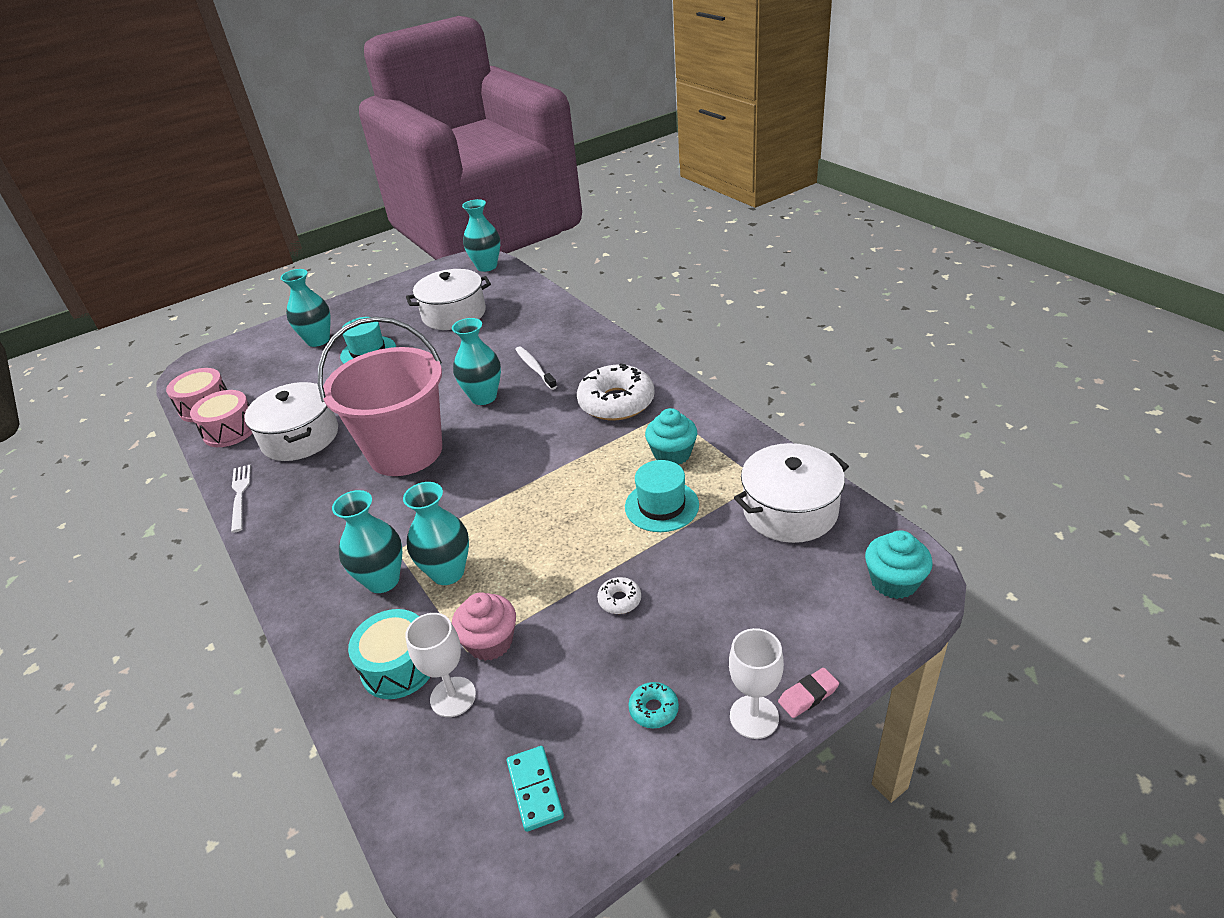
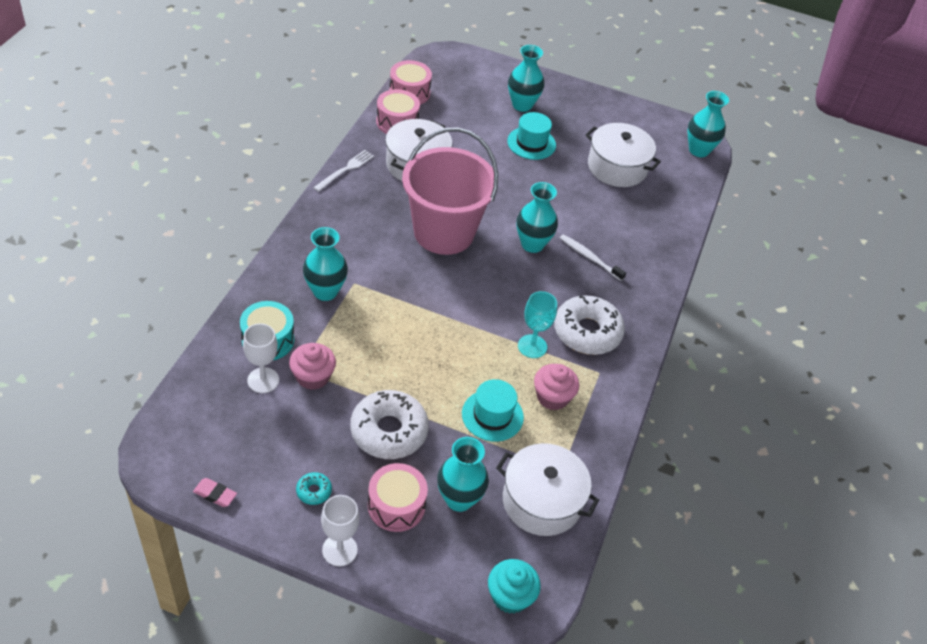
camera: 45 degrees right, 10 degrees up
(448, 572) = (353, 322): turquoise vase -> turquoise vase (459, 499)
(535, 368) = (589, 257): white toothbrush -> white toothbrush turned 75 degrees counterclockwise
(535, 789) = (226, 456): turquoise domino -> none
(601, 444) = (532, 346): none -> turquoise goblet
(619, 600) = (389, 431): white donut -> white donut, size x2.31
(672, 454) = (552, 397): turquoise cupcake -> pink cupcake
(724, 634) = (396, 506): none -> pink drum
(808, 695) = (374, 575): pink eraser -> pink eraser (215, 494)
___
◆ **What is required**: Here, the lines to copy run from the one containing "(535, 789) = (226, 456): turquoise" to the final line of the listing; copy them exactly and nothing else.

◆ **Task result**:
(535, 789) = (226, 456): turquoise domino -> none
(601, 444) = (532, 346): none -> turquoise goblet
(619, 600) = (389, 431): white donut -> white donut, size x2.31
(672, 454) = (552, 397): turquoise cupcake -> pink cupcake
(724, 634) = (396, 506): none -> pink drum
(808, 695) = (374, 575): pink eraser -> pink eraser (215, 494)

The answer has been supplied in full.